→ **DATASET SECTION**:
──────────────────────────────

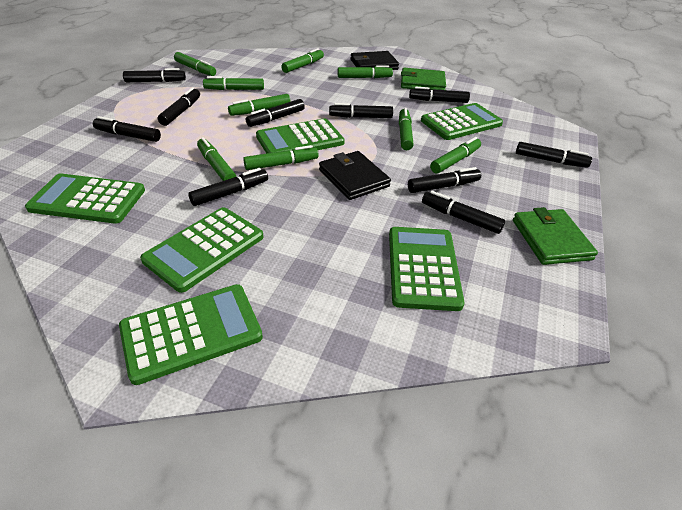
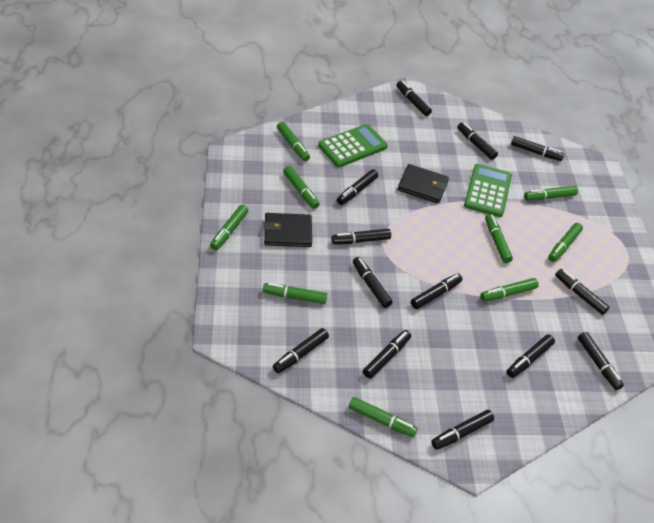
black marker: 10 -> 13
green calculator: 6 -> 2
green wallet: 2 -> 0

──────────────────────────────

→ **WHAT NEEDS TO BE DONE**:
For the string "green", find every line of the material that contains it, and copy each one.

→ **ANSWER TO THE PROBLEM**:
green calculator: 6 -> 2
green wallet: 2 -> 0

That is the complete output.